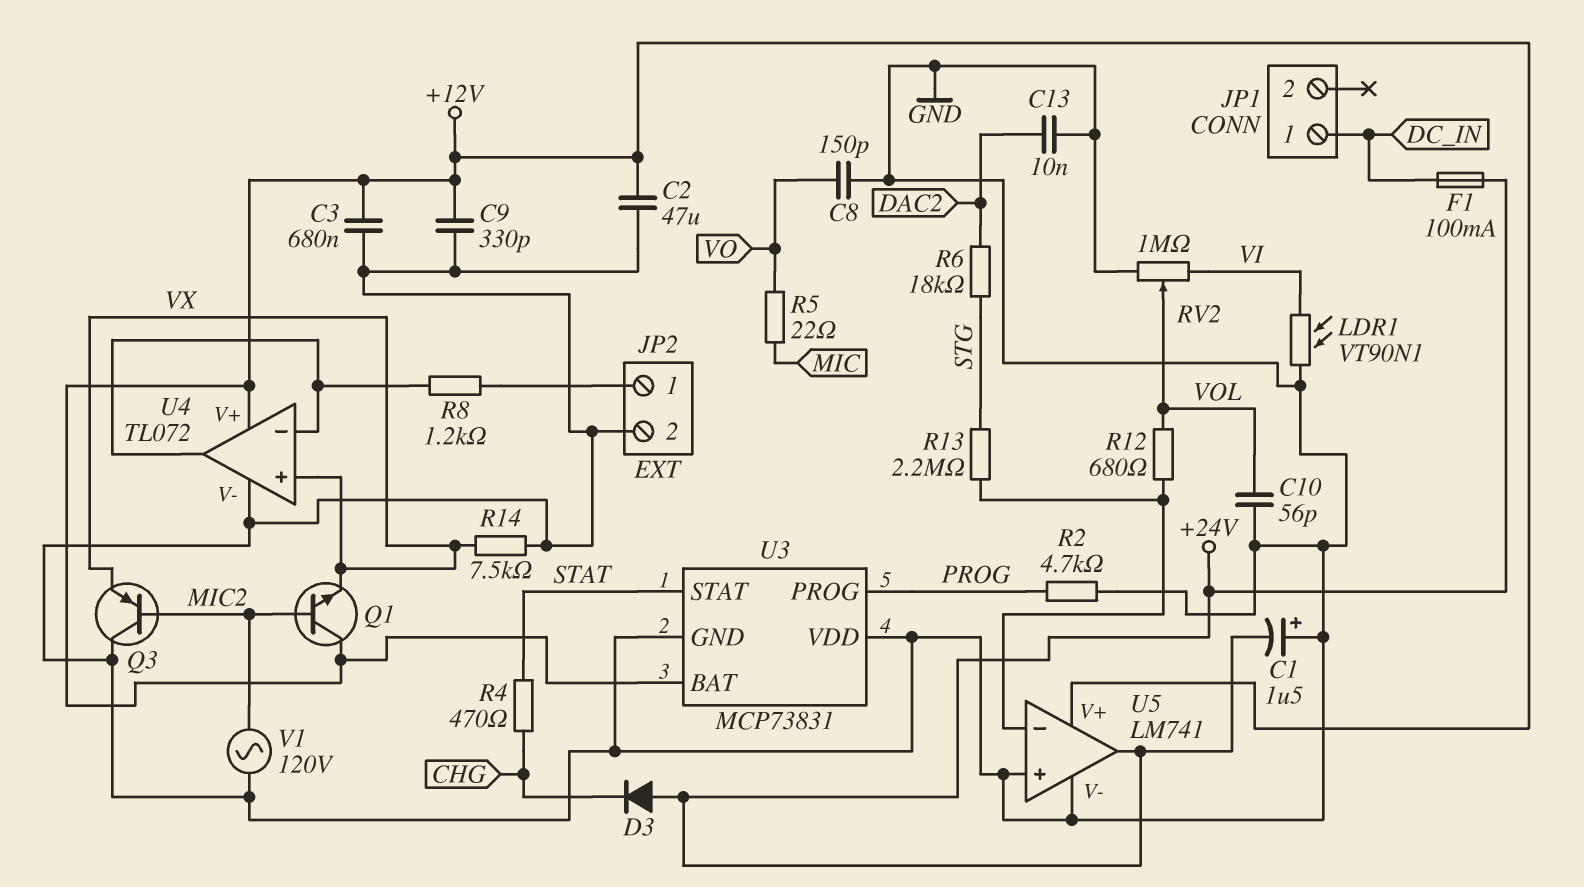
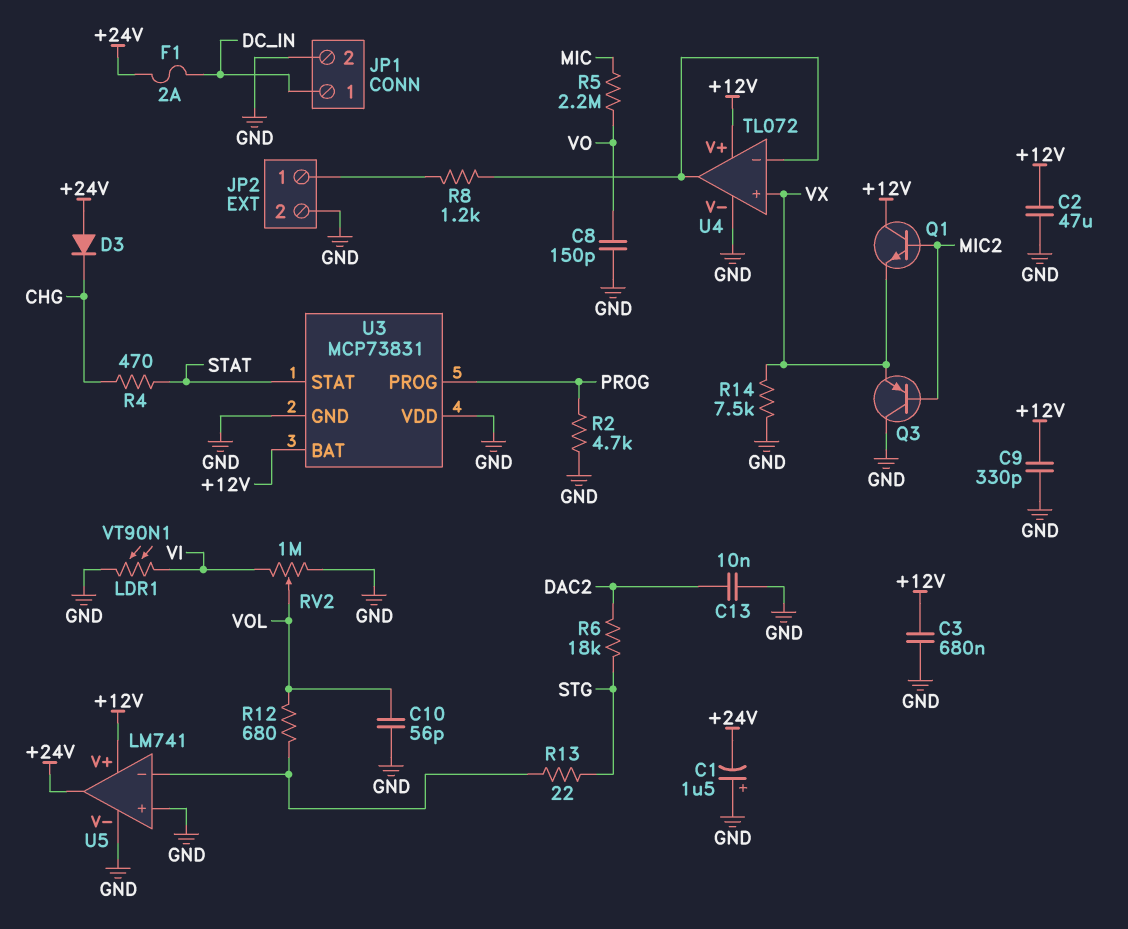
F1: 100mA (+24V, DC_IN) -> 2A (+24V, DC_IN)
JP1 pin 2: none -> GND
R5: 22 (MIC, VO) -> 2.2M (MIC, VO)
R13: 2.2M (STG, U5/in-) -> 22 (STG, U5/in-)
V1: AC 120V (GND, MIC2) -> none

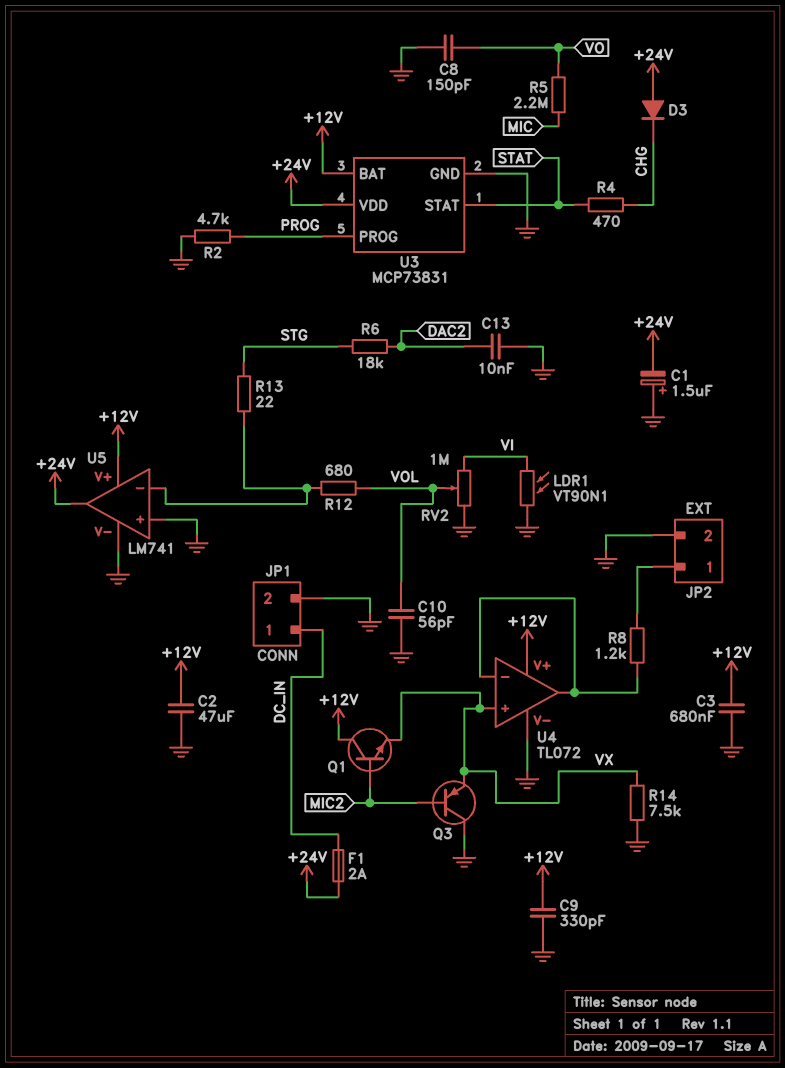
U3 pin VDD: GND -> +24V

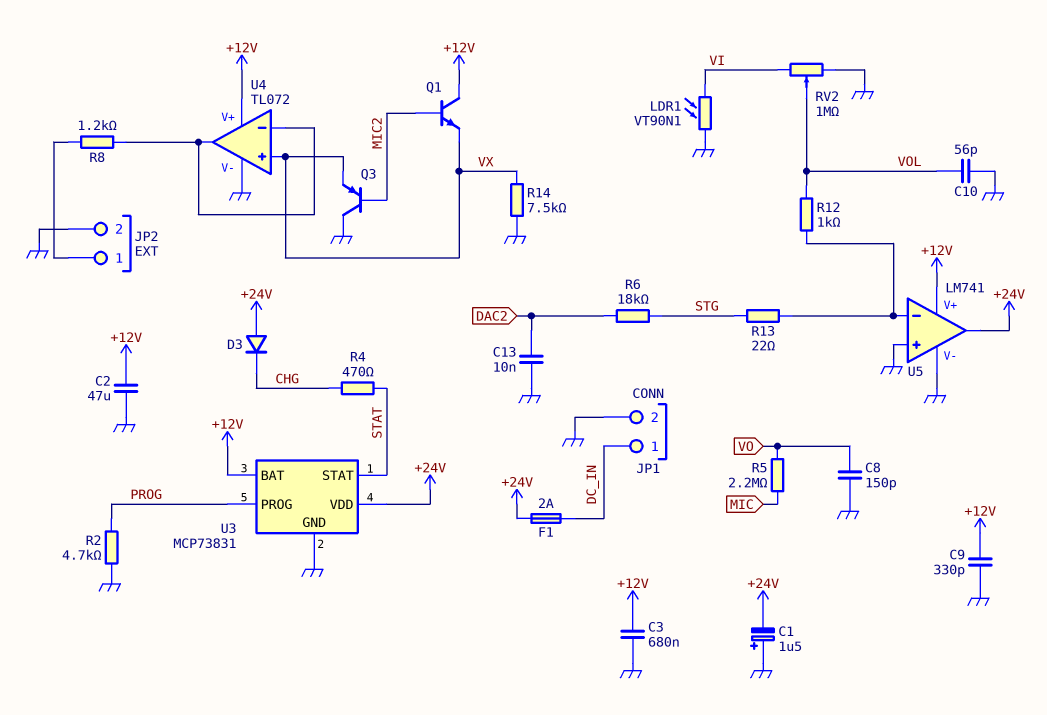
R12: 680 (U5/in-, VOL) -> 1k (U5/in-, VOL)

···

ASSIGNMENT ->
For each line of the material that contains the word "none", make a copy.

RESULT ->
JP1 pin 2: none -> GND
V1: AC 120V (GND, MIC2) -> none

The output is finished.